» **Assigned task**
Exact copy, pictures excluded: write out every line below.

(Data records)
*** Block opens ***
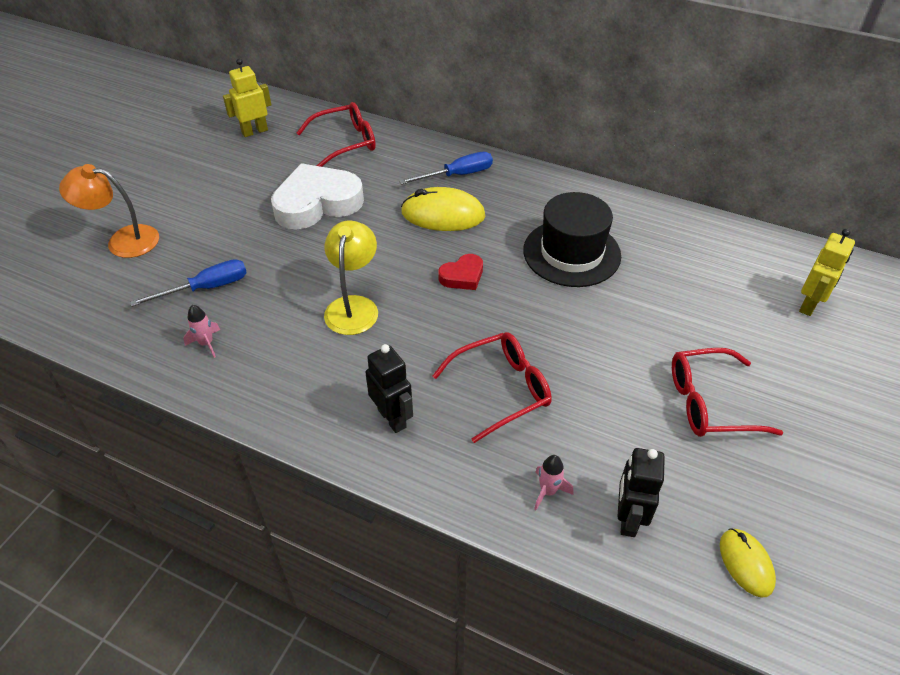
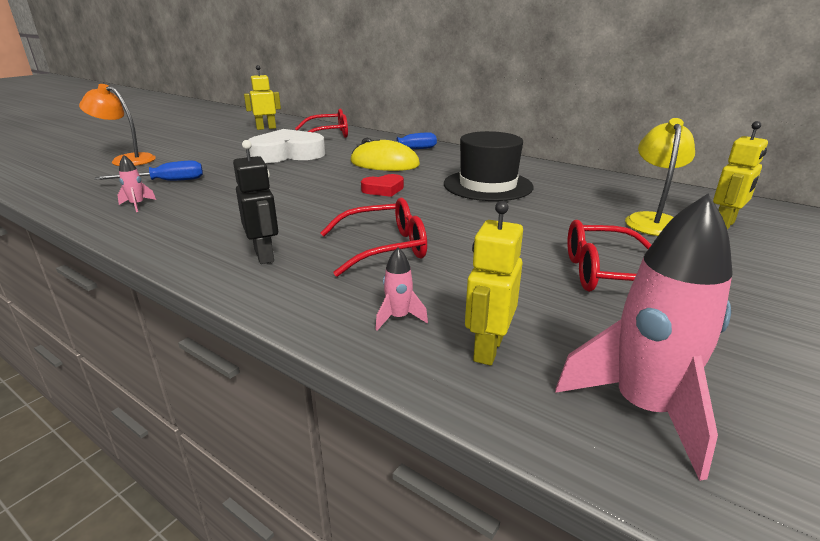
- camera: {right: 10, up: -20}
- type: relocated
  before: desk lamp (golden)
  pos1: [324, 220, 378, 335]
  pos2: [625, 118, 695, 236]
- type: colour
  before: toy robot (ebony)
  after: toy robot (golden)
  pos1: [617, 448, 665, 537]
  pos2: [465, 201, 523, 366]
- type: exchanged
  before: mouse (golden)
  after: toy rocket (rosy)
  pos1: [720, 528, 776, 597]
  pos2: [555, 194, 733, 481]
*** Block closes ***
» **Exercise response**
- camera: {right: 10, up: -20}
- type: relocated
  before: desk lamp (golden)
  pos1: [324, 220, 378, 335]
  pos2: [625, 118, 695, 236]
- type: colour
  before: toy robot (ebony)
  after: toy robot (golden)
  pos1: [617, 448, 665, 537]
  pos2: [465, 201, 523, 366]
- type: exchanged
  before: mouse (golden)
  after: toy rocket (rosy)
  pos1: [720, 528, 776, 597]
  pos2: [555, 194, 733, 481]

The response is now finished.